*EXERCISE*
Reproduce the data below word for word, from the line containing "pink semicircle: moved 3 px left, 7 px down" through the end of the data, both ends included, and leave out the pictures.

*RECORD SET*
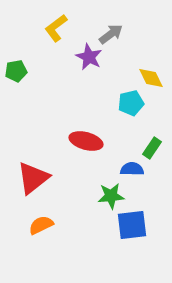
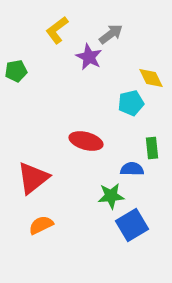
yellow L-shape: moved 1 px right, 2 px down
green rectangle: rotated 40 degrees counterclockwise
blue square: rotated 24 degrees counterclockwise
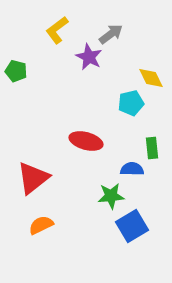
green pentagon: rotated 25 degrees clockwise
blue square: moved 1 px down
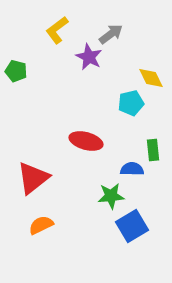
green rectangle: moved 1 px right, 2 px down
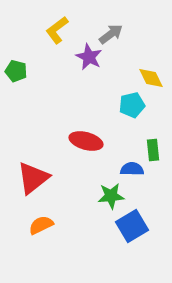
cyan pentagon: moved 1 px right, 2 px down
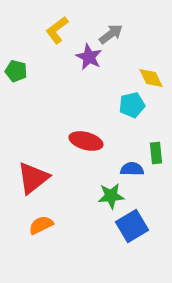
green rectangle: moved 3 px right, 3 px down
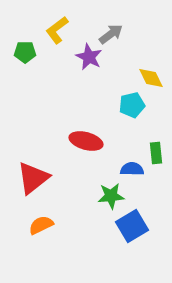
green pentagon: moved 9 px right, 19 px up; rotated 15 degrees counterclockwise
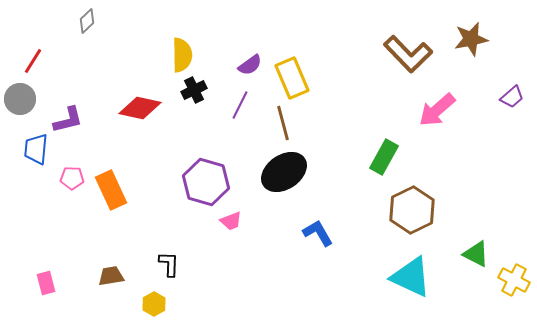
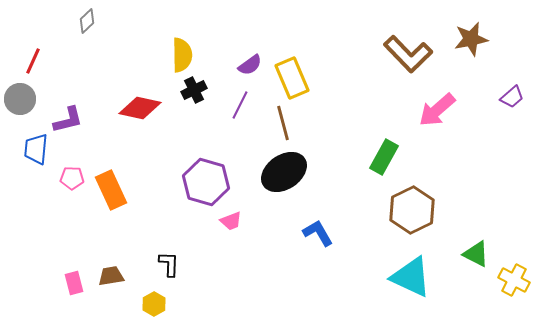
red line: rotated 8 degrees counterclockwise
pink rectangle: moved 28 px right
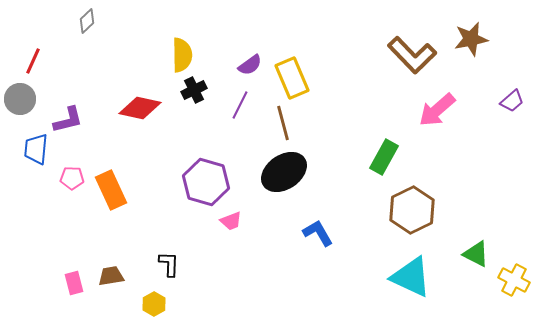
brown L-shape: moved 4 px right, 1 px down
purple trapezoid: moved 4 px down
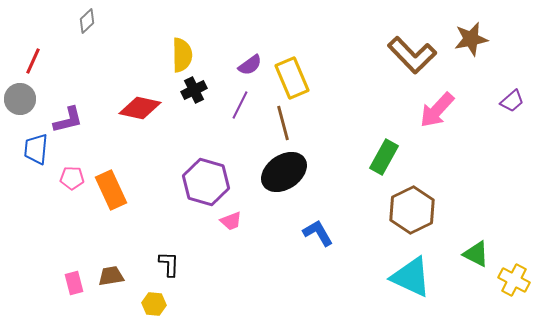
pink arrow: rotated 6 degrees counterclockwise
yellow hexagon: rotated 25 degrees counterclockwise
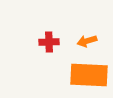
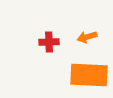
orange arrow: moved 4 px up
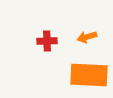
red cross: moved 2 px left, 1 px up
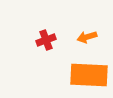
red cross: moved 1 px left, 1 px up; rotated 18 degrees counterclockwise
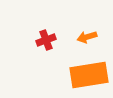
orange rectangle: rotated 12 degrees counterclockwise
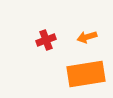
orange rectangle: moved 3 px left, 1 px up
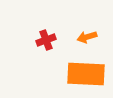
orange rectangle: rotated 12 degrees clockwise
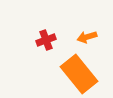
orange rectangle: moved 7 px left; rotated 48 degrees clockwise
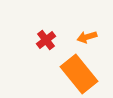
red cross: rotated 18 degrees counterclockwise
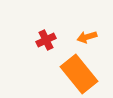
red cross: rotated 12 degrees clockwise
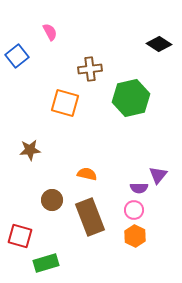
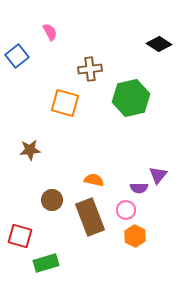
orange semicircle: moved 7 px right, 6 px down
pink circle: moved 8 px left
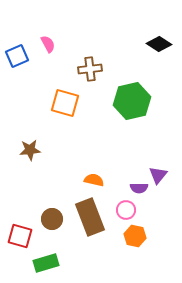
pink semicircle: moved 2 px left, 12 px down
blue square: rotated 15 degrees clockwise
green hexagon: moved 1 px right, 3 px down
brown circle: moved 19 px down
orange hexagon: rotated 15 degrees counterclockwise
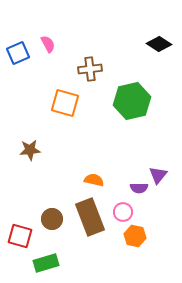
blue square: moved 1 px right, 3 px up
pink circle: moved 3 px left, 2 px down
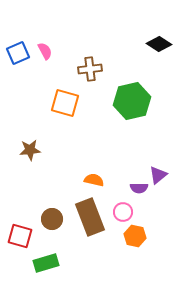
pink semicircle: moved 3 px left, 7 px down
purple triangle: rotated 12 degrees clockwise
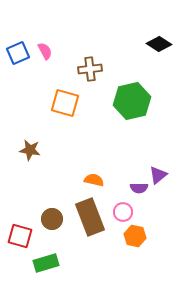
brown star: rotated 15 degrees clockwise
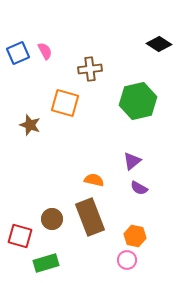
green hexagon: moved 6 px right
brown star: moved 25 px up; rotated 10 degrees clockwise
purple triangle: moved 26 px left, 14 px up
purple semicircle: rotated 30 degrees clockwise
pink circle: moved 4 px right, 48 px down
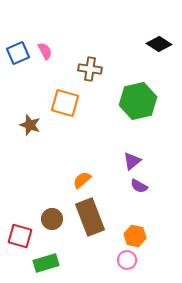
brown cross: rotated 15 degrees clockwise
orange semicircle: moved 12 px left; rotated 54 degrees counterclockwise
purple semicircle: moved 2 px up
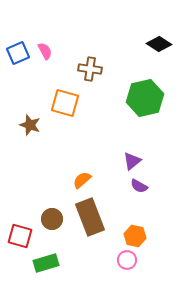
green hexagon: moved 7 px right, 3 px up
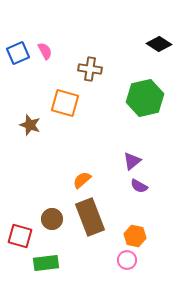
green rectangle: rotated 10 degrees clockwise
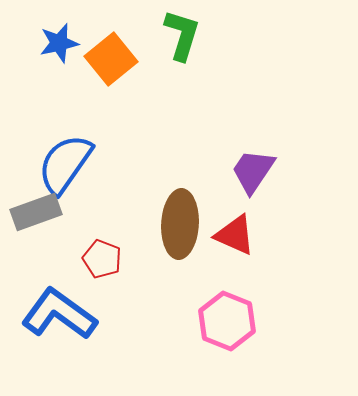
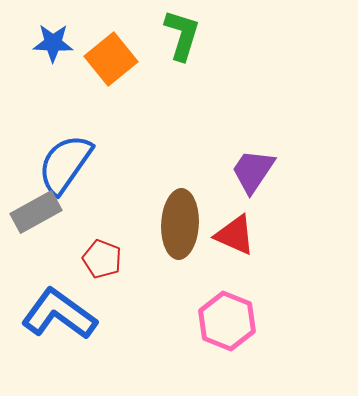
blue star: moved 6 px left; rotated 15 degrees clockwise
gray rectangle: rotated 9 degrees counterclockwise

*EXPECTED ANSWER*
pink semicircle: moved 3 px left, 7 px down
purple triangle: rotated 12 degrees clockwise
brown star: rotated 15 degrees clockwise
green hexagon: moved 6 px right
brown star: moved 25 px up; rotated 10 degrees clockwise
purple triangle: moved 26 px left, 14 px up
purple semicircle: rotated 30 degrees clockwise
pink circle: moved 4 px right, 48 px down
brown cross: rotated 15 degrees clockwise
orange semicircle: moved 12 px left; rotated 54 degrees counterclockwise
purple semicircle: moved 2 px up
green hexagon: moved 7 px right, 3 px up
green rectangle: rotated 10 degrees clockwise
blue star: moved 6 px left; rotated 15 degrees clockwise
gray rectangle: rotated 9 degrees counterclockwise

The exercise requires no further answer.